PROBLEM REQUIREMENTS » Copy precisely the first line of the material below and every later line, stopping with the line that contains "none -> orange plate G6:G9 level 1".
↓↓↓
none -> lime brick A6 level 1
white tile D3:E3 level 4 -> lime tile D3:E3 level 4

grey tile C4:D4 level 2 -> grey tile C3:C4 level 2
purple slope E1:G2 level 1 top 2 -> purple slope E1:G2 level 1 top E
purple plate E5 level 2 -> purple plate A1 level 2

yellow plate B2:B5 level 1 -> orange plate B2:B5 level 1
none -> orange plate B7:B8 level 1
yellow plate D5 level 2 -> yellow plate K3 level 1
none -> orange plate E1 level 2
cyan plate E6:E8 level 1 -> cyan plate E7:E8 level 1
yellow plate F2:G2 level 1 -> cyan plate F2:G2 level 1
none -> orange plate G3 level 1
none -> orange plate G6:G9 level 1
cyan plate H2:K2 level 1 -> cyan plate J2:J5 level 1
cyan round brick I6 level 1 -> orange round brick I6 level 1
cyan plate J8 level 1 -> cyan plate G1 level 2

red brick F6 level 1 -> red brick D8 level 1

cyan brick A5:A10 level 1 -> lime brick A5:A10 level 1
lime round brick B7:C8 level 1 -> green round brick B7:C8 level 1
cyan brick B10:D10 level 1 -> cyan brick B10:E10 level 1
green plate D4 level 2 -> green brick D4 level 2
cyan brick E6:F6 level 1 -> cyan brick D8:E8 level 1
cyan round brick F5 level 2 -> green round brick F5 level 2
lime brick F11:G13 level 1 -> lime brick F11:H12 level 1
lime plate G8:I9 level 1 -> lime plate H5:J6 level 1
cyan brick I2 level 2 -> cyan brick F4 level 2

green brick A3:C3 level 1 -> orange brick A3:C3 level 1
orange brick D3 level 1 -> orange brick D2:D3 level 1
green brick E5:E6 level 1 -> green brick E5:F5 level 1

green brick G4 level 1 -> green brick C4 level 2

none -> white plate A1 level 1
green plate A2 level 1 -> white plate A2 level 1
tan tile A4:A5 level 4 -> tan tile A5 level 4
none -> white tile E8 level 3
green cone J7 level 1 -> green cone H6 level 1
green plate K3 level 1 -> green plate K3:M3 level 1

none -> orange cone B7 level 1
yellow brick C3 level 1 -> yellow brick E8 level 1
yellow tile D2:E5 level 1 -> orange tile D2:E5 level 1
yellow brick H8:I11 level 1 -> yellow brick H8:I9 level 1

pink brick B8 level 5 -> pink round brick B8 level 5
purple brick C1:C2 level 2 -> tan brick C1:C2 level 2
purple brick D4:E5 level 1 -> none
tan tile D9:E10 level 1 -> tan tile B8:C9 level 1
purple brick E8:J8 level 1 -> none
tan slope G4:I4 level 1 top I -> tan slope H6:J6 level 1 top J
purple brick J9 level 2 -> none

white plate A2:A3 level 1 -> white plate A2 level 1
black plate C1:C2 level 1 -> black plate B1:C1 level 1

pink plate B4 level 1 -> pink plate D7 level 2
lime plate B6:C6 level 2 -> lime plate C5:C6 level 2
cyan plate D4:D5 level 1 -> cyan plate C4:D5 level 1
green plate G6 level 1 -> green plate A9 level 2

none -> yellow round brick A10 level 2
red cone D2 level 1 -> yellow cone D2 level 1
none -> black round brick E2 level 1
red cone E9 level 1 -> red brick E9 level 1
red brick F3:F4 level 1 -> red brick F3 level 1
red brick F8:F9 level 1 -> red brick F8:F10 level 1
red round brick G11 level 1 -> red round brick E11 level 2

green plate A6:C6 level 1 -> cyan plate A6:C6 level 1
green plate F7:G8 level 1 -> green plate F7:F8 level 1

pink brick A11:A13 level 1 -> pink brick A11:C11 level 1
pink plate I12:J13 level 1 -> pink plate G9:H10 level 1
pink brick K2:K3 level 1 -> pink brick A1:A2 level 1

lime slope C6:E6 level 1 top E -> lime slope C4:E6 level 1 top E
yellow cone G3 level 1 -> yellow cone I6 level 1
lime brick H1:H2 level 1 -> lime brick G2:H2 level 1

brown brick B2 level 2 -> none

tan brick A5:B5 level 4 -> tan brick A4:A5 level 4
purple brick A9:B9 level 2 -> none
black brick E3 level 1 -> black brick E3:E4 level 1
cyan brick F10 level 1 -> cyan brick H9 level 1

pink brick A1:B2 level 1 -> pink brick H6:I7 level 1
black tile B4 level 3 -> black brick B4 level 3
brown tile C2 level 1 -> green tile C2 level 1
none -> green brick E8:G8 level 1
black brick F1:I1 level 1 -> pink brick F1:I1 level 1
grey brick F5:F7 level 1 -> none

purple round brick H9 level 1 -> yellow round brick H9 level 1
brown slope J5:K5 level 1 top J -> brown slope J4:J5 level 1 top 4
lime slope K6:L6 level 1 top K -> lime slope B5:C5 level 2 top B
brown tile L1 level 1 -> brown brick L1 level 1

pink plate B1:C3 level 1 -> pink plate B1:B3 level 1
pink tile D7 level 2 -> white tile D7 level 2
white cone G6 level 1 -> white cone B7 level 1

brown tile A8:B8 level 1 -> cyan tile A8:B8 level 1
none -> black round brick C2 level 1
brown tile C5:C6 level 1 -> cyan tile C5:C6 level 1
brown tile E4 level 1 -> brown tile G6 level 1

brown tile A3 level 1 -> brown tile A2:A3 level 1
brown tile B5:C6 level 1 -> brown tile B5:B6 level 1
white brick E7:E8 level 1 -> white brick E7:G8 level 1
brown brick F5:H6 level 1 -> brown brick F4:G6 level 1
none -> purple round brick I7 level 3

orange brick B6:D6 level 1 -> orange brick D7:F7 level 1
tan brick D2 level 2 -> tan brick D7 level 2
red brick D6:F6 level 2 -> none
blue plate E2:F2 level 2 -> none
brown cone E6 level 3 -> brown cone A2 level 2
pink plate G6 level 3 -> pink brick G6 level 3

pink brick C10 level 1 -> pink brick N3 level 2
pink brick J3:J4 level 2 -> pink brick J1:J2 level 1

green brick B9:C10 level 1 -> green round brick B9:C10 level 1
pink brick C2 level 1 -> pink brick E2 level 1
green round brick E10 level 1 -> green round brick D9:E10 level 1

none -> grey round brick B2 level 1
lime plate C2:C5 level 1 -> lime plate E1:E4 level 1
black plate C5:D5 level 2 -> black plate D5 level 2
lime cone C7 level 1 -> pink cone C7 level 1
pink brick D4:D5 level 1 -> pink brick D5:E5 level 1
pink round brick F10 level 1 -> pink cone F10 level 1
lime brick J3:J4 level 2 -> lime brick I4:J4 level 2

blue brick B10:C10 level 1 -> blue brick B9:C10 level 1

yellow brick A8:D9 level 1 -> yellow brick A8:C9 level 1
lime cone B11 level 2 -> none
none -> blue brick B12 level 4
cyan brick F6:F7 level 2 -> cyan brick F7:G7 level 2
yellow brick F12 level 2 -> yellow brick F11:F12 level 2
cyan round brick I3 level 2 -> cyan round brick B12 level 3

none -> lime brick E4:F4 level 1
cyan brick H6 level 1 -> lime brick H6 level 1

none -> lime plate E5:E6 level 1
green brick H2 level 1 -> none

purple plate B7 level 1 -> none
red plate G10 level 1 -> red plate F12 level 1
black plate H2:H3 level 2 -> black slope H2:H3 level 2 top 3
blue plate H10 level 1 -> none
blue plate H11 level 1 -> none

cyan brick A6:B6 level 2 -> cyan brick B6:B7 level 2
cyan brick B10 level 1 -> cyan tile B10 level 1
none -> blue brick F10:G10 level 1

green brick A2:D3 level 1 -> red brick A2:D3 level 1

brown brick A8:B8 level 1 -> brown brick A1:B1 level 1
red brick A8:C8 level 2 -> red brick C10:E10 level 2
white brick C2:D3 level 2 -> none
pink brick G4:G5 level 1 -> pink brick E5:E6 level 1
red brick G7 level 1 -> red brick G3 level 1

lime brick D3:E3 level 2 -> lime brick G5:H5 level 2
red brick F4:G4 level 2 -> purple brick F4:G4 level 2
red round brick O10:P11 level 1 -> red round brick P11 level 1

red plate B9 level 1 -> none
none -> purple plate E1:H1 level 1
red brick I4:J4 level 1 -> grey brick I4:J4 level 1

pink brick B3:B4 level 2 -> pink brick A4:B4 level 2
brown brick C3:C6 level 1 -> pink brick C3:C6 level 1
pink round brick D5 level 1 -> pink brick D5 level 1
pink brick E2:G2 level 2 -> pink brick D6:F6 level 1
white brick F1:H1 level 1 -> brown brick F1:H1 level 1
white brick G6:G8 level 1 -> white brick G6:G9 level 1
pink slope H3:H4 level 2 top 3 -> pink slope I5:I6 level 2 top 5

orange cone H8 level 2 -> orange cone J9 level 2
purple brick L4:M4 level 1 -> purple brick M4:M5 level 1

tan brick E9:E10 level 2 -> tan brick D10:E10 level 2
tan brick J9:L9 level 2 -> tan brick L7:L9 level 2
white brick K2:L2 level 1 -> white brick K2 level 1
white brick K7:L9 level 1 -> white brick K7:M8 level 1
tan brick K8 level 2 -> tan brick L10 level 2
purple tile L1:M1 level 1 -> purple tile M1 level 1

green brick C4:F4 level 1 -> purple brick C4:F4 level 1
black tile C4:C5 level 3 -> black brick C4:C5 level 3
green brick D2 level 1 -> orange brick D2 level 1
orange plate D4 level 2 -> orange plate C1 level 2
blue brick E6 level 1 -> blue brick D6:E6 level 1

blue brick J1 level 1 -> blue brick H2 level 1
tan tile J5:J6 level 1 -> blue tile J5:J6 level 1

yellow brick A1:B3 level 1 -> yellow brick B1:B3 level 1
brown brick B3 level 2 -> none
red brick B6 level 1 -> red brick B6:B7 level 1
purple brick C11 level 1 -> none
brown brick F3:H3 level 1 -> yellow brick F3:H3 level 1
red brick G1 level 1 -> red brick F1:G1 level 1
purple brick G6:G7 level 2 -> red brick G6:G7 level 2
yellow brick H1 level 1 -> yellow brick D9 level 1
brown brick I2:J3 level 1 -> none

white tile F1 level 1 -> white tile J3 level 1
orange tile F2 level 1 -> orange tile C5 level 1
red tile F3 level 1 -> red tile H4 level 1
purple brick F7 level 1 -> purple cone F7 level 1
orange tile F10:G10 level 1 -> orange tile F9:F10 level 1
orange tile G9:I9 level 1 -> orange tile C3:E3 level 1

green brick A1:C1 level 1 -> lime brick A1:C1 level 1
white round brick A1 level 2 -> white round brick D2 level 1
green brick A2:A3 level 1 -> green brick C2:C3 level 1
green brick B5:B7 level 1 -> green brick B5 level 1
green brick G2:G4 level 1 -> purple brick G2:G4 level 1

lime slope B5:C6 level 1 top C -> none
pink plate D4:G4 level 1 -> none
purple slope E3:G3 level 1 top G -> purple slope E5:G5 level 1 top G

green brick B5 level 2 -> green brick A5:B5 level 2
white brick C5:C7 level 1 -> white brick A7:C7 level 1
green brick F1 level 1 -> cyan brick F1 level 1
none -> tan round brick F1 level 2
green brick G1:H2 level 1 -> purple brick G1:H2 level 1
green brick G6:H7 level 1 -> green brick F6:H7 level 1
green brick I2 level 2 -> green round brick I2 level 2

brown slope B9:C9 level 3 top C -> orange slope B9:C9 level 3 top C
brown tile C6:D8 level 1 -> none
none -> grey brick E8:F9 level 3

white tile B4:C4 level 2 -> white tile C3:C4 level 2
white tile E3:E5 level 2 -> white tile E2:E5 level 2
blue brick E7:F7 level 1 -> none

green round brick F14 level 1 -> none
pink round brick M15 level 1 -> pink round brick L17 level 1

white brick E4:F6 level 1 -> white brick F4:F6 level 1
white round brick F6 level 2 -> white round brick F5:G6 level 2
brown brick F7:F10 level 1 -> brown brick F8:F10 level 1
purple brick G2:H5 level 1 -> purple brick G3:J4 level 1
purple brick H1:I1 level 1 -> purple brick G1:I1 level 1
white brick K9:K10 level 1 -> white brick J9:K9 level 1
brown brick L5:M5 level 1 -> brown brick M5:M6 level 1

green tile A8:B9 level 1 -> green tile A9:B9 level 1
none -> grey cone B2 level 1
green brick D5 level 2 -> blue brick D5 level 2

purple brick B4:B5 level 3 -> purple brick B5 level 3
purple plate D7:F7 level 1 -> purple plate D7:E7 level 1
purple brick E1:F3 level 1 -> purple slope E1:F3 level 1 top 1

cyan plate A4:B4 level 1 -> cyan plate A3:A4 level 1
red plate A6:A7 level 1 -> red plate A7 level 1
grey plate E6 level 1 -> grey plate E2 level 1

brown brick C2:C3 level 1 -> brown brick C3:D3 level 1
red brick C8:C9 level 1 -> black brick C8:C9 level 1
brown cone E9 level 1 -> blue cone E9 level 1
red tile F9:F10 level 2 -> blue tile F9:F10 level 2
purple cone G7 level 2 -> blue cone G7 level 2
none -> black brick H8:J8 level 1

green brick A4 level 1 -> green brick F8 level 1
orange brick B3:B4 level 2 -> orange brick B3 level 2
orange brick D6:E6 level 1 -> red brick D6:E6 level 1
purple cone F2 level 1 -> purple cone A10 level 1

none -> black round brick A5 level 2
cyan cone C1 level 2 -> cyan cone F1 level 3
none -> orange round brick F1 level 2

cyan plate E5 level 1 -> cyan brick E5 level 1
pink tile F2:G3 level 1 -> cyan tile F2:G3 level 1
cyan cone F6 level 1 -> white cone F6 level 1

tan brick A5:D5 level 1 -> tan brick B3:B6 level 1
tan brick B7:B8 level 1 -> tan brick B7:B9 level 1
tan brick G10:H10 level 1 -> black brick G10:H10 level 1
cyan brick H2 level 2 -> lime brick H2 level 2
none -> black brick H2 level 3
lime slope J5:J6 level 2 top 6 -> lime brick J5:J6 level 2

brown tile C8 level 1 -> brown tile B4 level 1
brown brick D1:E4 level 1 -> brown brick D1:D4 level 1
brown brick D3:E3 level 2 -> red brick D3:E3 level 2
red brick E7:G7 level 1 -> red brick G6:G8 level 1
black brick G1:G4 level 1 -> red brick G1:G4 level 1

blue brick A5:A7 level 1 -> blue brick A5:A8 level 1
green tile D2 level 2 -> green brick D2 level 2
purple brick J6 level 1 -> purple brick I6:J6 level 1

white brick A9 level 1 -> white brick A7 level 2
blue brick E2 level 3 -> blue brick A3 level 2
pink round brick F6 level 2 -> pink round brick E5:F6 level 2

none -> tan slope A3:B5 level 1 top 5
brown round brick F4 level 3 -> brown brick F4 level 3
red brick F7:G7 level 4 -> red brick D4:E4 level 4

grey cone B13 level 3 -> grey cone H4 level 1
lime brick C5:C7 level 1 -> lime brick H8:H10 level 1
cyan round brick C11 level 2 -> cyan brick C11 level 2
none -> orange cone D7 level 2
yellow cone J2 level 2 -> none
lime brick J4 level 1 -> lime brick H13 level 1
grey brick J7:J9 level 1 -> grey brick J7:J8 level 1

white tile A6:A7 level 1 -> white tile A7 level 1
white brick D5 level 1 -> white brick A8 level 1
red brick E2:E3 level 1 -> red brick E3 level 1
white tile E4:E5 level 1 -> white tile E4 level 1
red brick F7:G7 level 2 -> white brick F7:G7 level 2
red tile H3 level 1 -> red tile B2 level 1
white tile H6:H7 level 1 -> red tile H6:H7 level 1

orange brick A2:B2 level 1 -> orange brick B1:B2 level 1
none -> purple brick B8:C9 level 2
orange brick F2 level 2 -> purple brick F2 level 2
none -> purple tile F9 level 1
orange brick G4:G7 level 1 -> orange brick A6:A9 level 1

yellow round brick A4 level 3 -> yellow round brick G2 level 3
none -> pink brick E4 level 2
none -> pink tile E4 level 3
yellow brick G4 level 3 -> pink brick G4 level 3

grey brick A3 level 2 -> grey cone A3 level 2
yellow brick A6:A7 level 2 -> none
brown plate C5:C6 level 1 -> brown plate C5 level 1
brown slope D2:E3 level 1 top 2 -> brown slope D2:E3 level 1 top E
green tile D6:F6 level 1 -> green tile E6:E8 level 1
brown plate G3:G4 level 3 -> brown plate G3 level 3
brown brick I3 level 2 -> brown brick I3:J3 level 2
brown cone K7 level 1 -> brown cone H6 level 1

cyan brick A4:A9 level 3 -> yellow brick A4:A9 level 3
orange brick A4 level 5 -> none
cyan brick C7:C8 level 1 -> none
↑↑↑
RESPONSE BELOW »
none -> lime brick A6 level 1
white tile D3:E3 level 4 -> lime tile D3:E3 level 4

grey tile C4:D4 level 2 -> grey tile C3:C4 level 2
purple slope E1:G2 level 1 top 2 -> purple slope E1:G2 level 1 top E
purple plate E5 level 2 -> purple plate A1 level 2

yellow plate B2:B5 level 1 -> orange plate B2:B5 level 1
none -> orange plate B7:B8 level 1
yellow plate D5 level 2 -> yellow plate K3 level 1
none -> orange plate E1 level 2
cyan plate E6:E8 level 1 -> cyan plate E7:E8 level 1
yellow plate F2:G2 level 1 -> cyan plate F2:G2 level 1
none -> orange plate G3 level 1
none -> orange plate G6:G9 level 1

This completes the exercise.